[Opening Information given section]

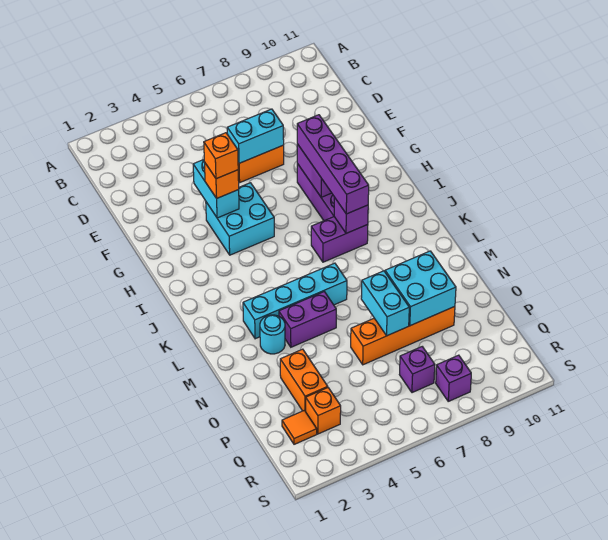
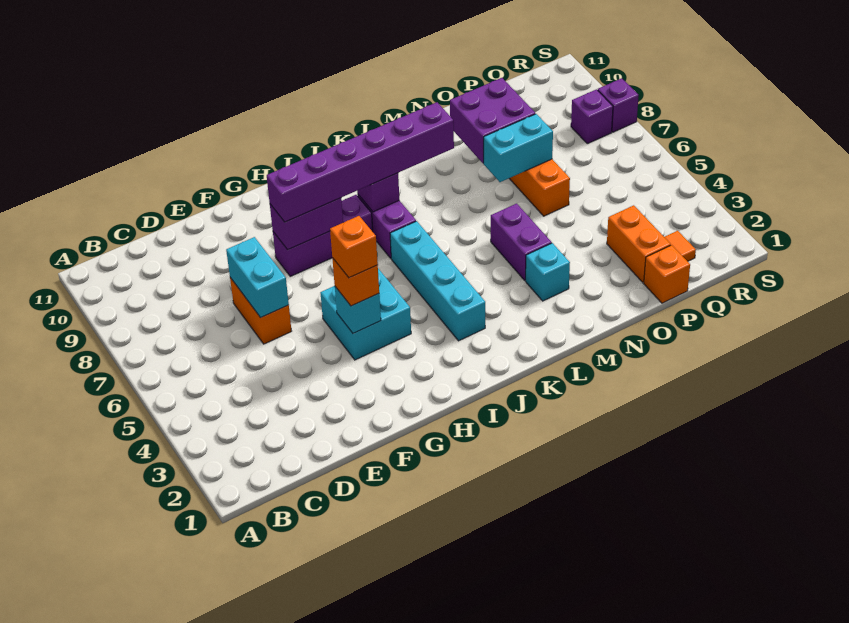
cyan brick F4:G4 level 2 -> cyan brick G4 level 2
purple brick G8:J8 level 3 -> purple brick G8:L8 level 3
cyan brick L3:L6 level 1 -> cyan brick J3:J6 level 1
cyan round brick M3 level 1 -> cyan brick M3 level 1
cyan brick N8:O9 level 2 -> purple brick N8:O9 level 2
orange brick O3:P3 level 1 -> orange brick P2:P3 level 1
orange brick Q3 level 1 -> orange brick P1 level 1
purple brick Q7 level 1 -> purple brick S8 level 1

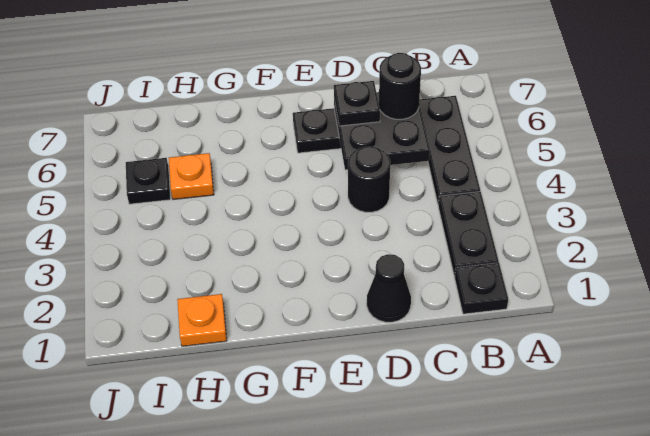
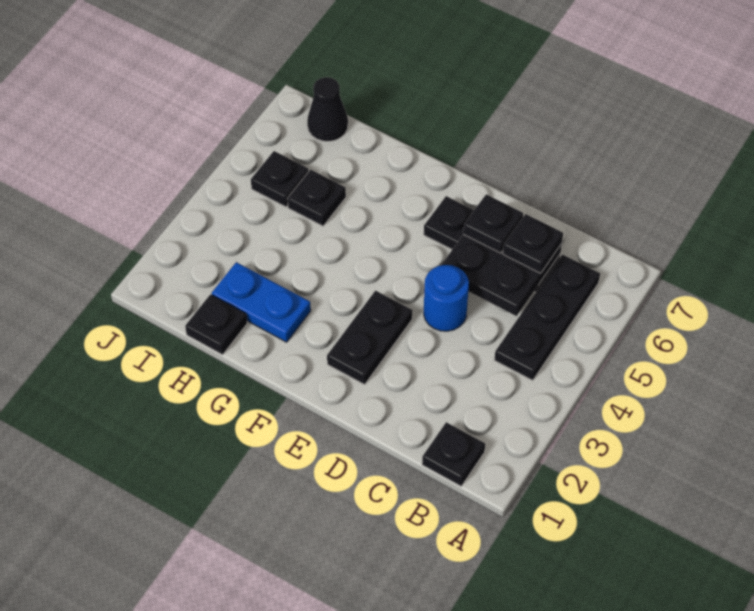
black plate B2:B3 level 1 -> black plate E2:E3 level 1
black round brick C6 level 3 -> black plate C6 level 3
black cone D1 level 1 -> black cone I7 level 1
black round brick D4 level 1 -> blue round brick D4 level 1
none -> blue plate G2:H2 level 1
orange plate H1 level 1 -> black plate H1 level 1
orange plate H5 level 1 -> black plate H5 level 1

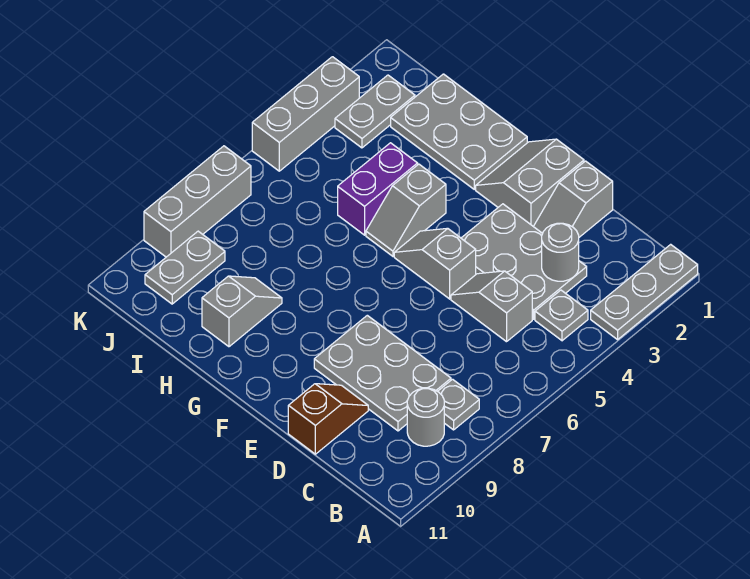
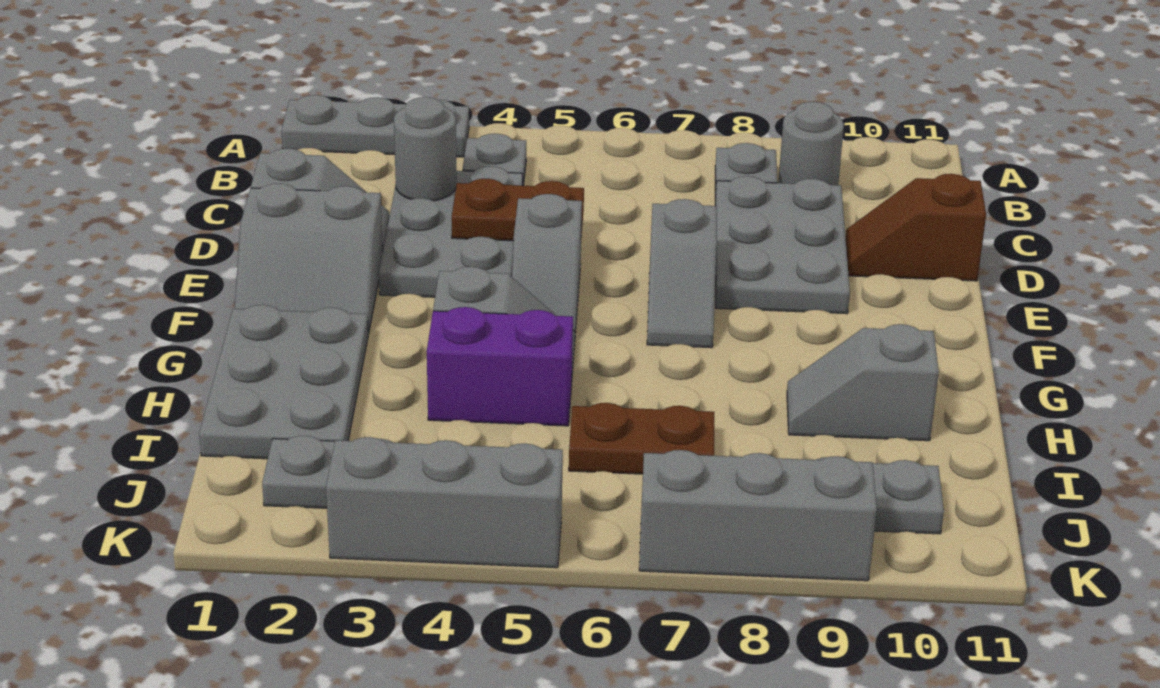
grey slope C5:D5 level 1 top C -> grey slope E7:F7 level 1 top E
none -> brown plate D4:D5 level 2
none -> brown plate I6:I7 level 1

[Closing Information given section]

Your assignment — Which lines in the data above hold the string "brown"? Return each of them.

Reply to the task —
none -> brown plate D4:D5 level 2
none -> brown plate I6:I7 level 1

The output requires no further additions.